## Input data
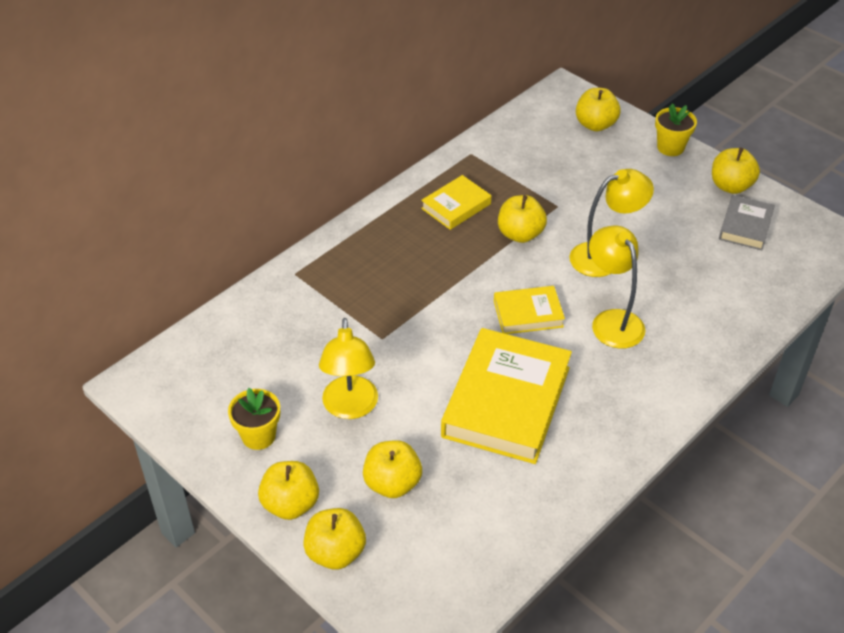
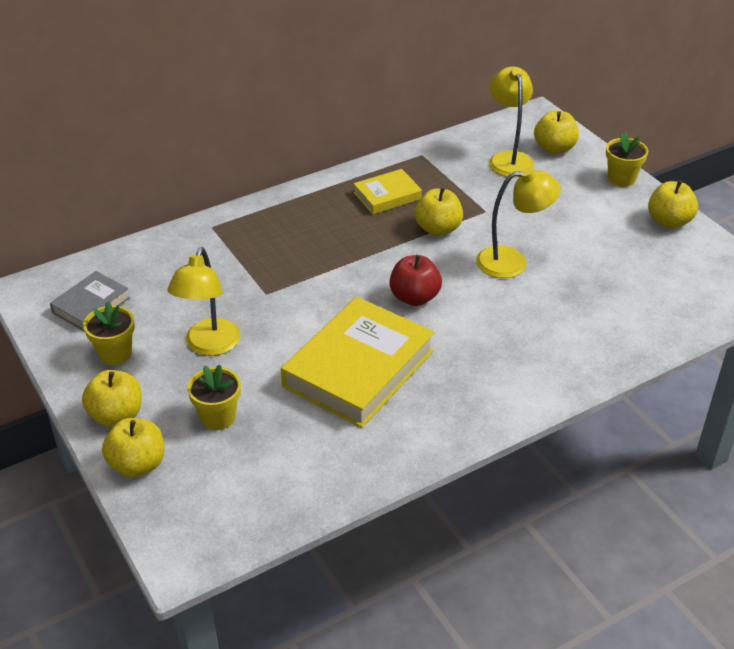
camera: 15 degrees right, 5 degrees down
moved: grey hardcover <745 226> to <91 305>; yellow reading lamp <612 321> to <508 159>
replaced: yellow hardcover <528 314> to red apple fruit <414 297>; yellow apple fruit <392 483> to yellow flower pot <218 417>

## Exercise objective
No pictures belong in the answer; copy all other parts of the listing exactly.

## Exercise response
camera: 15 degrees right, 5 degrees down
moved: grey hardcover <745 226> to <91 305>; yellow reading lamp <612 321> to <508 159>
replaced: yellow hardcover <528 314> to red apple fruit <414 297>; yellow apple fruit <392 483> to yellow flower pot <218 417>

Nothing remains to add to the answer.